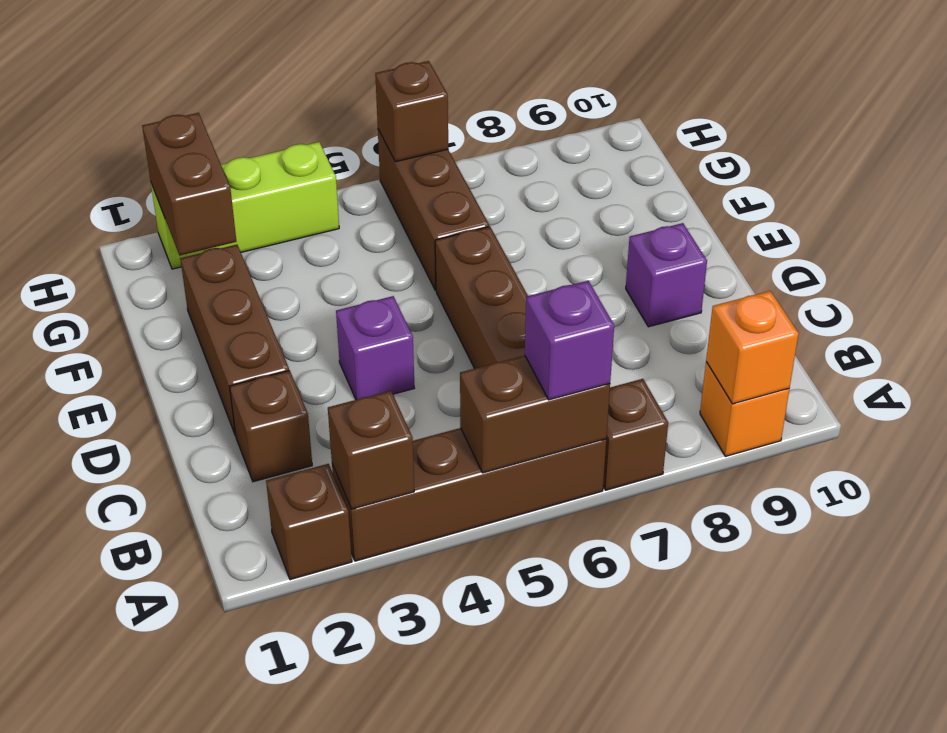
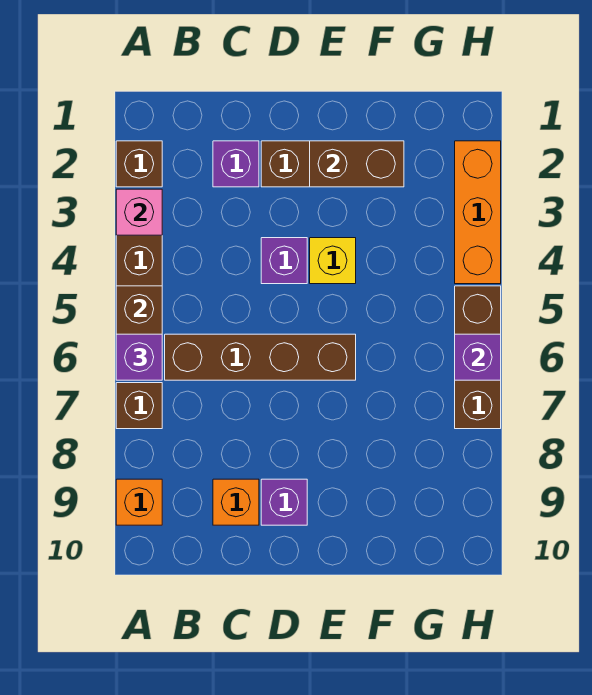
brown brick A3 level 2 -> pink brick A3 level 2
orange brick A9 level 2 -> orange brick C9 level 1
brown brick C2 level 1 -> purple brick C2 level 1
none -> yellow brick E4 level 1
brown brick F6:H6 level 1 -> brown brick H5:H7 level 1
brown brick G2:H2 level 2 -> brown brick E2:F2 level 2
lime brick H2:H4 level 1 -> orange brick H2:H4 level 1
brown brick H6 level 2 -> purple brick H6 level 2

-------------------------

Work required: Could you report how many lines of the listing above hold "orange"? Only the number is needed.

Exercise answer: 2